[REQUIRED WORK]
Exactly reproduce each record listed below.
====== SOURCE DATA ======
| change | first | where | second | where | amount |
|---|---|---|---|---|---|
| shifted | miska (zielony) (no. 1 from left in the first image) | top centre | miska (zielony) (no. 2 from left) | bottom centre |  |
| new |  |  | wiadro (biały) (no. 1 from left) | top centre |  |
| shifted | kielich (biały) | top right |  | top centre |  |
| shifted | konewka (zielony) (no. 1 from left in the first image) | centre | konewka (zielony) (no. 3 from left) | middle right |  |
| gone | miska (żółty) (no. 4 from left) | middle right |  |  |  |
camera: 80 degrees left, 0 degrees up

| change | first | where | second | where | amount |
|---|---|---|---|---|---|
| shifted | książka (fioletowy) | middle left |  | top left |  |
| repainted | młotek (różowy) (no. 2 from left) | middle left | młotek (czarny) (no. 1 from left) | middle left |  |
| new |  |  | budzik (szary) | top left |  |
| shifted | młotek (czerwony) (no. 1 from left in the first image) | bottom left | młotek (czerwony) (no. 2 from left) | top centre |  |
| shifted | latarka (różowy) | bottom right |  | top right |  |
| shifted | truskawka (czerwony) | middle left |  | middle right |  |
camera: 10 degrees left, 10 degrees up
======
[SOLUTION]
| change | first | where | second | where | amount |
|---|---|---|---|---|---|
| shifted | miska (zielony) (no. 1 from left in the first image) | top centre | miska (zielony) (no. 2 from left) | bottom centre |  |
| new |  |  | wiadro (biały) (no. 1 from left) | top centre |  |
| shifted | kielich (biały) | top right |  | top centre |  |
| shifted | konewka (zielony) (no. 1 from left in the first image) | centre | konewka (zielony) (no. 3 from left) | middle right |  |
| gone | miska (żółty) (no. 4 from left) | middle right |  |  |  |
camera: 80 degrees left, 0 degrees up

| change | first | where | second | where | amount |
|---|---|---|---|---|---|
| shifted | książka (fioletowy) | middle left |  | top left |  |
| repainted | młotek (różowy) (no. 2 from left) | middle left | młotek (czarny) (no. 1 from left) | middle left |  |
| new |  |  | budzik (szary) | top left |  |
| shifted | młotek (czerwony) (no. 1 from left in the first image) | bottom left | młotek (czerwony) (no. 2 from left) | top centre |  |
| shifted | latarka (różowy) | bottom right |  | top right |  |
| shifted | truskawka (czerwony) | middle left |  | middle right |  |
camera: 10 degrees left, 10 degrees up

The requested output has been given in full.